**Material supplied:**

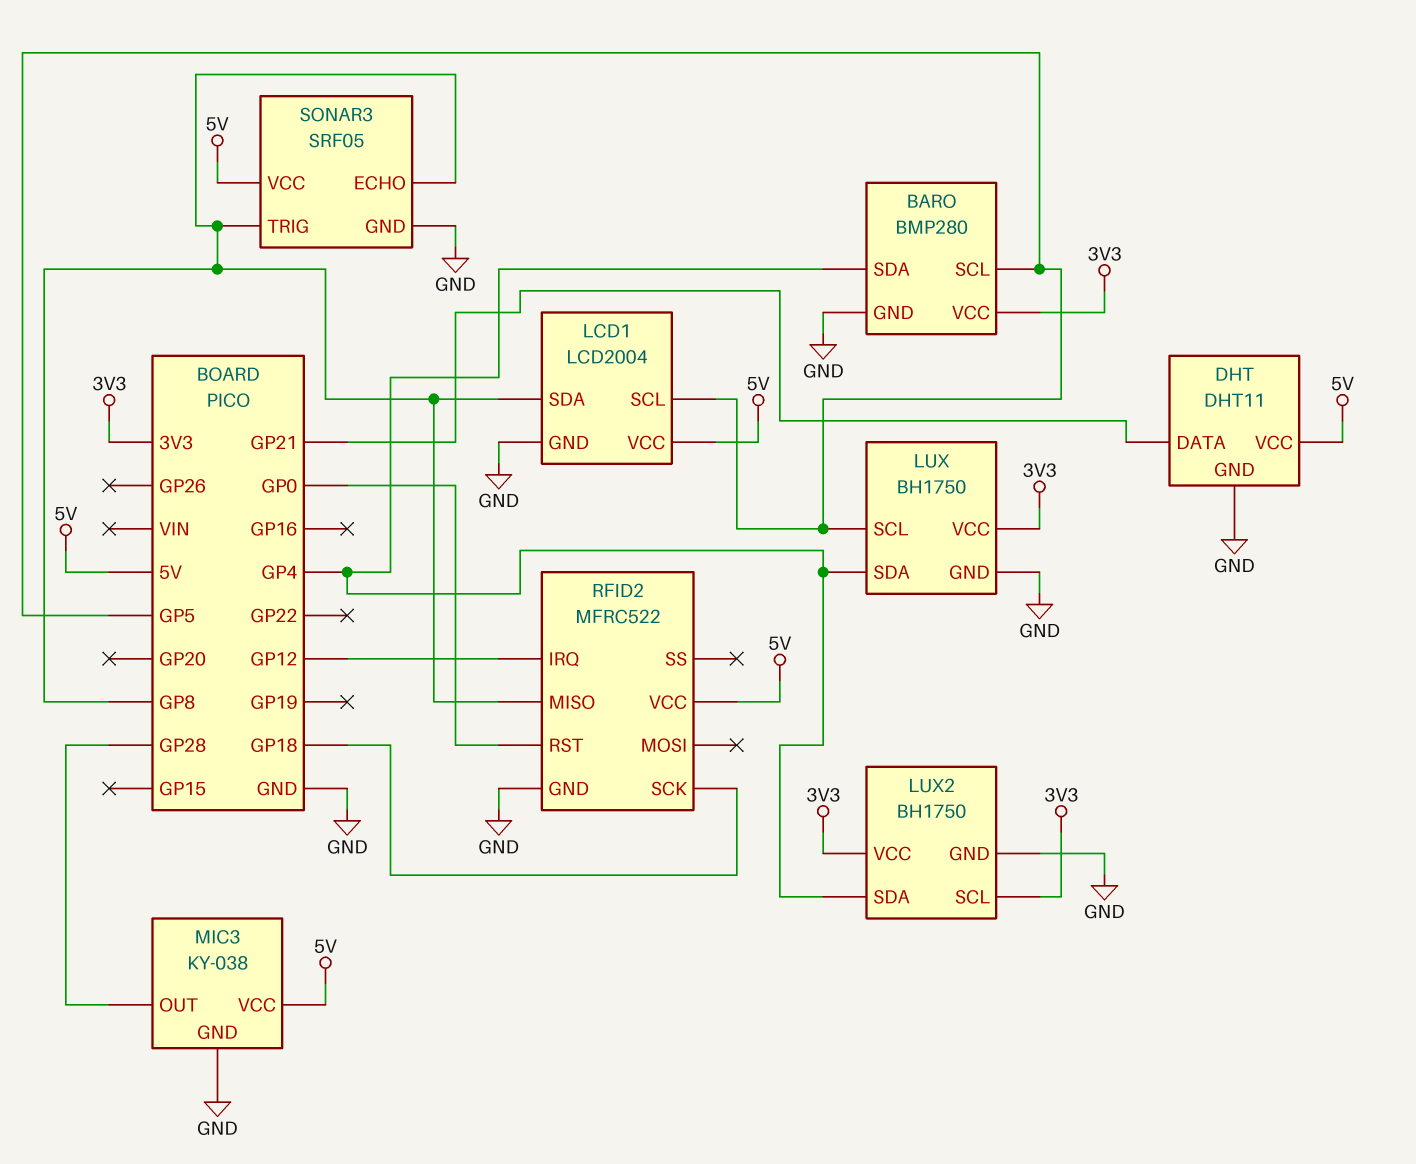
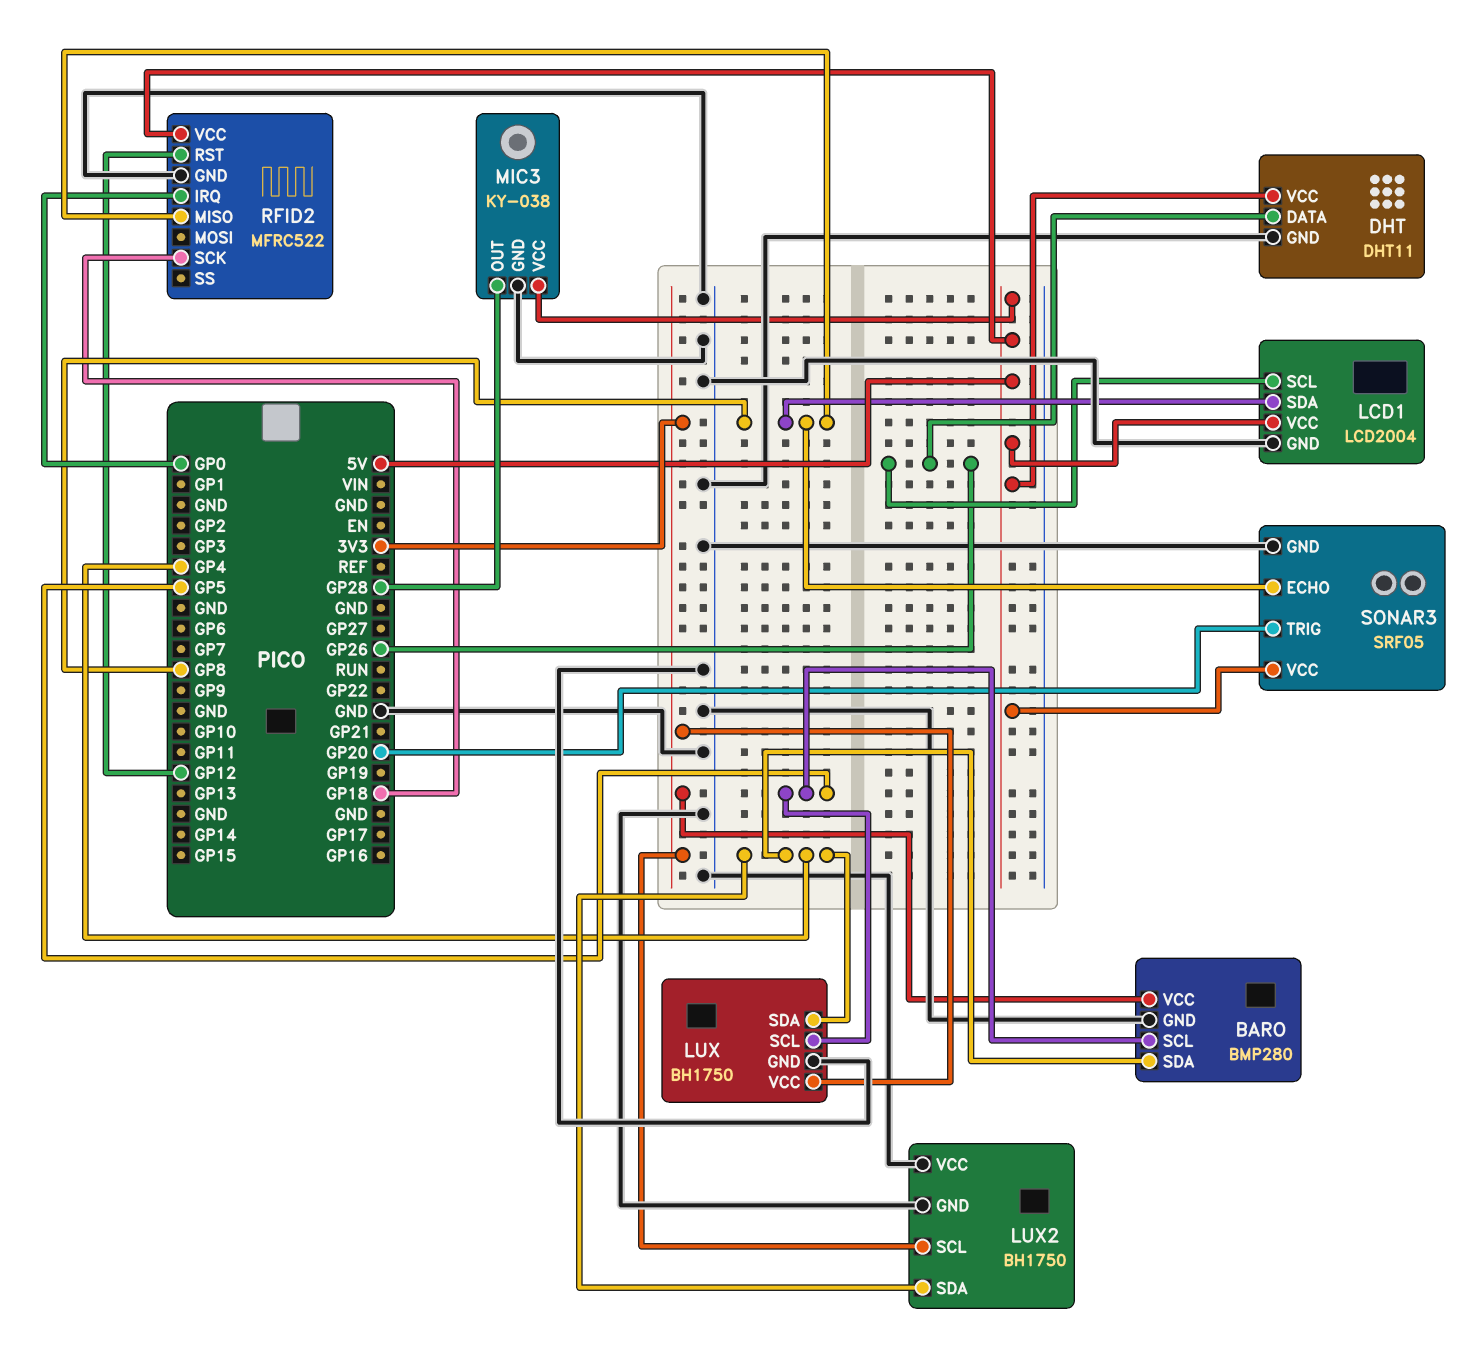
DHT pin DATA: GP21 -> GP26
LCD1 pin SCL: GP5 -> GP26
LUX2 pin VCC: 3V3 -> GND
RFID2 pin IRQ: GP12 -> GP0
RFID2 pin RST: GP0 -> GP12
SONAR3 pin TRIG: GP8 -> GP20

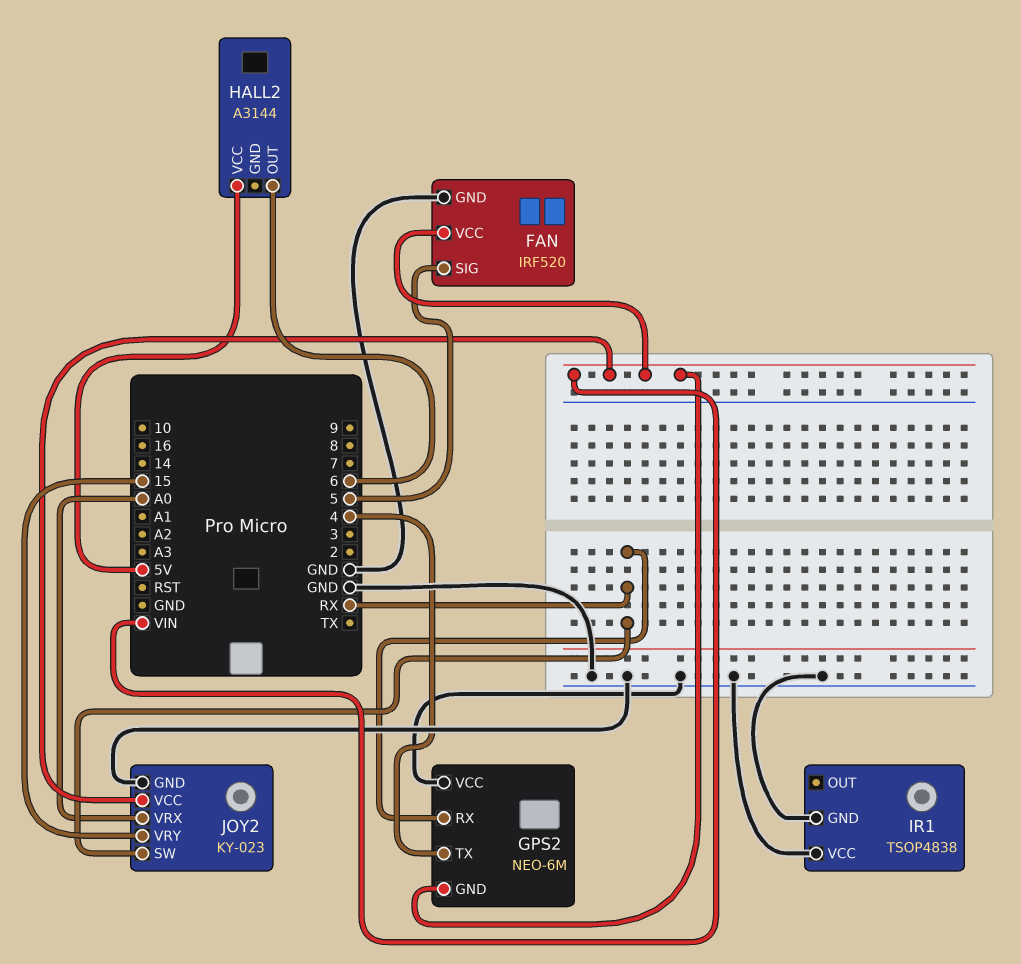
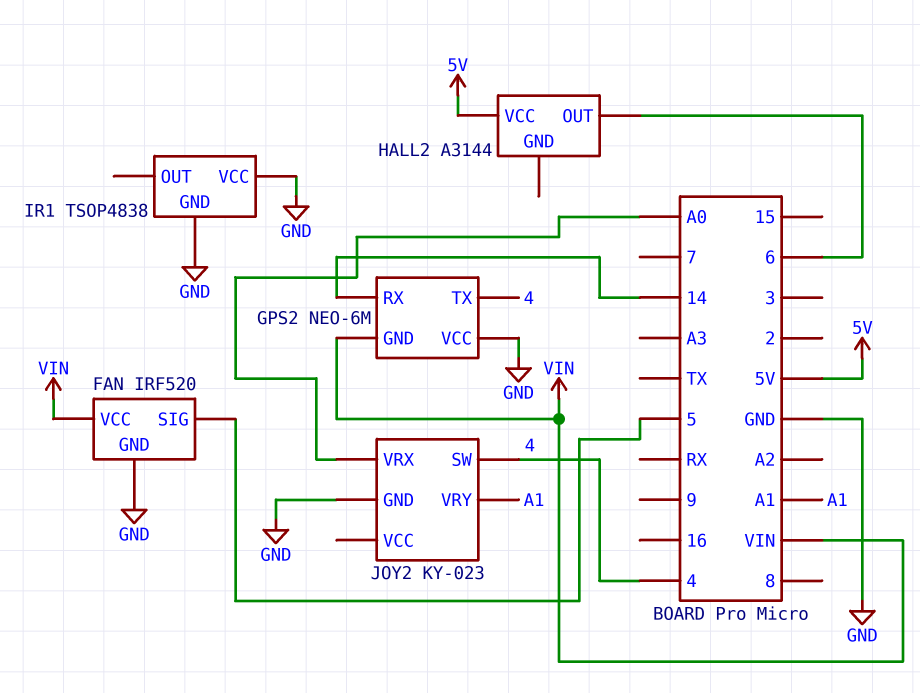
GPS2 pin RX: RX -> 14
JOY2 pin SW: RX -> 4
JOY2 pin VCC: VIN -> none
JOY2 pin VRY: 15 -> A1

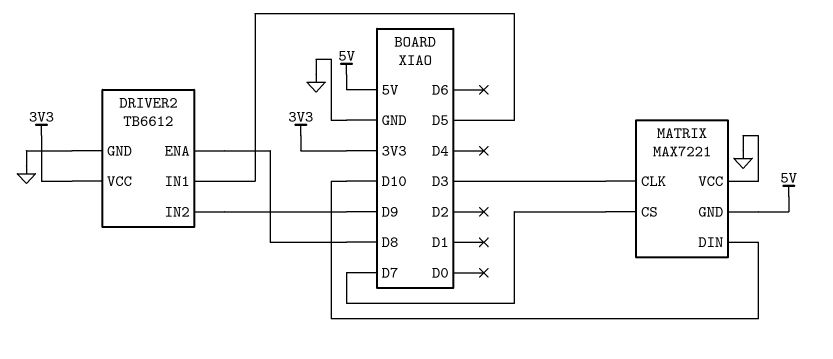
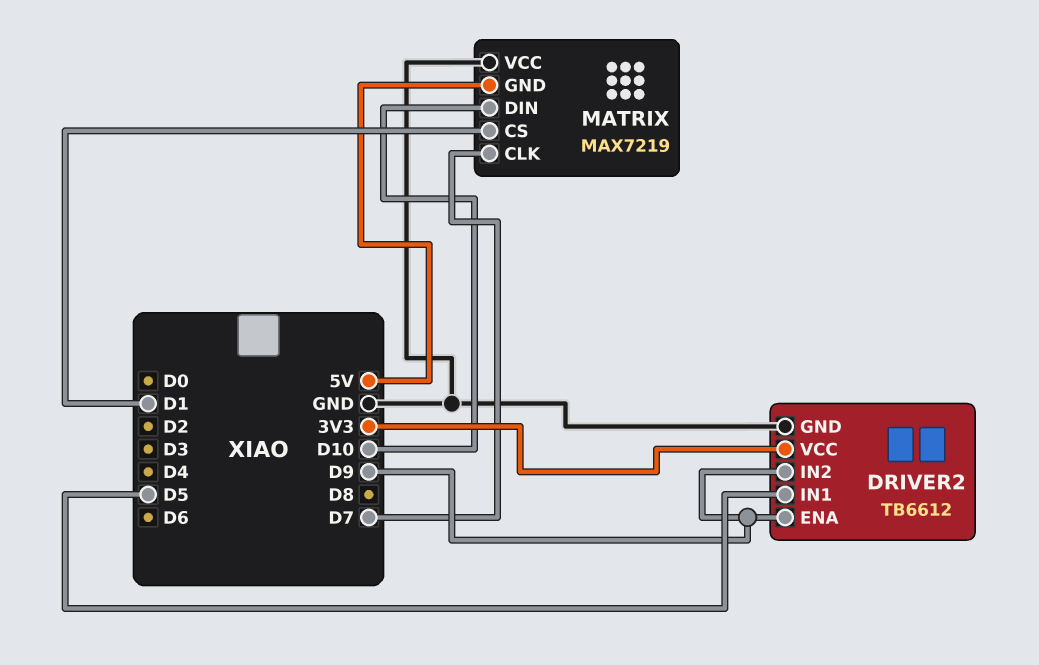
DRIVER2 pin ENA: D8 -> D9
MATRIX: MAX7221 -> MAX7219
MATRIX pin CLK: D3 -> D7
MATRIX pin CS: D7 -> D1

**Exercise instructions:** Write out each line exactly, from the one containing "LUX2 pin VCC: 3V3 -> GND" through the end of the entries, and skip the pictures.

**Answer section:**
LUX2 pin VCC: 3V3 -> GND
RFID2 pin IRQ: GP12 -> GP0
RFID2 pin RST: GP0 -> GP12
SONAR3 pin TRIG: GP8 -> GP20

GPS2 pin RX: RX -> 14
JOY2 pin SW: RX -> 4
JOY2 pin VCC: VIN -> none
JOY2 pin VRY: 15 -> A1

DRIVER2 pin ENA: D8 -> D9
MATRIX: MAX7221 -> MAX7219
MATRIX pin CLK: D3 -> D7
MATRIX pin CS: D7 -> D1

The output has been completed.